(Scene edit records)
------------------------
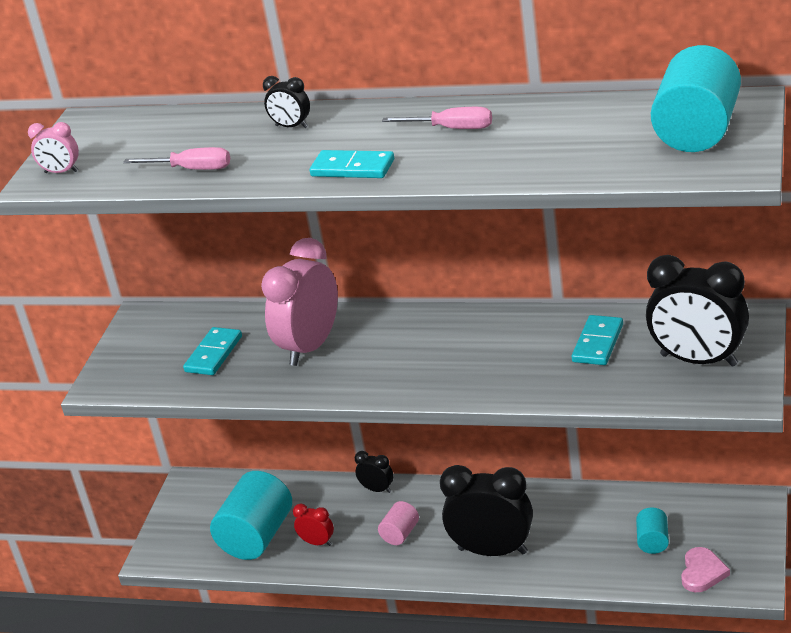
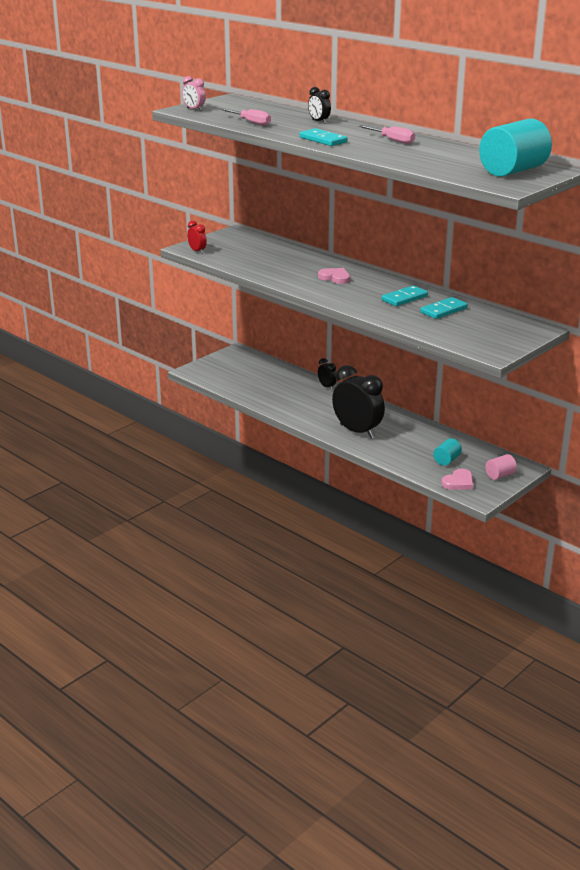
camera: 25 degrees right, 5 degrees down
turquoise domino [183,327,242,375] -> turquoise domino moved to [382,285,428,306]
turquoise cylinder [210,471,292,560] -> none
pink clock [261,238,338,366] -> none
red clock [293,504,334,546] -> red clock moved to [187,221,207,254]
pink cylinder [378,501,419,545] -> pink cylinder moved to [485,454,517,480]
black clock [646,255,749,367] -> none
none -> pink heart [318,268,350,284]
------------------------
§ WHAT IS NEEDED
The records need to be restated word for word, minus any images.

§ ANSWER SPACE
camera: 25 degrees right, 5 degrees down
turquoise domino [183,327,242,375] -> turquoise domino moved to [382,285,428,306]
turquoise cylinder [210,471,292,560] -> none
pink clock [261,238,338,366] -> none
red clock [293,504,334,546] -> red clock moved to [187,221,207,254]
pink cylinder [378,501,419,545] -> pink cylinder moved to [485,454,517,480]
black clock [646,255,749,367] -> none
none -> pink heart [318,268,350,284]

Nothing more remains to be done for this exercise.